### EXERCISE DIRECTIONS
Transcribe the following entries word for word; no picture is to appear in the copy.

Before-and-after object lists
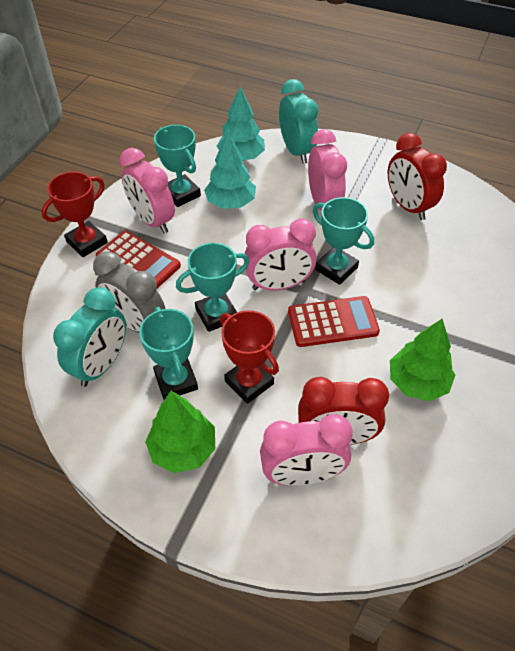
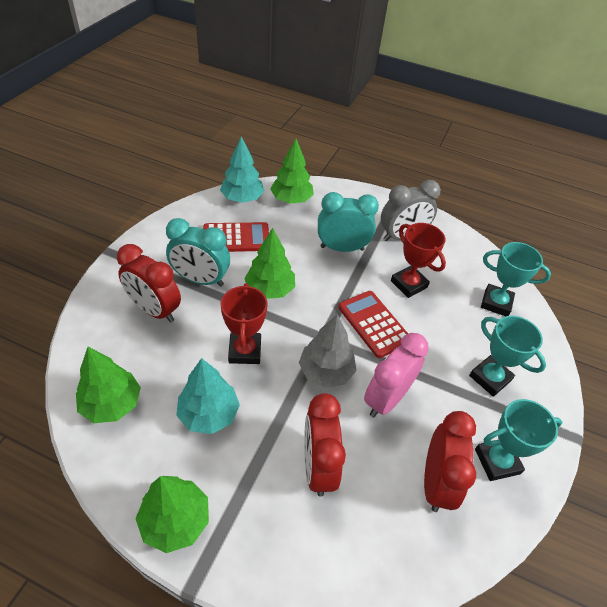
green tree: 2 -> 4
grey tree: 0 -> 1
pink clock: 4 -> 1
red clock: 2 -> 3
turquoise trophy: 4 -> 3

### TASK RESULT
green tree: 2 -> 4
grey tree: 0 -> 1
pink clock: 4 -> 1
red clock: 2 -> 3
turquoise trophy: 4 -> 3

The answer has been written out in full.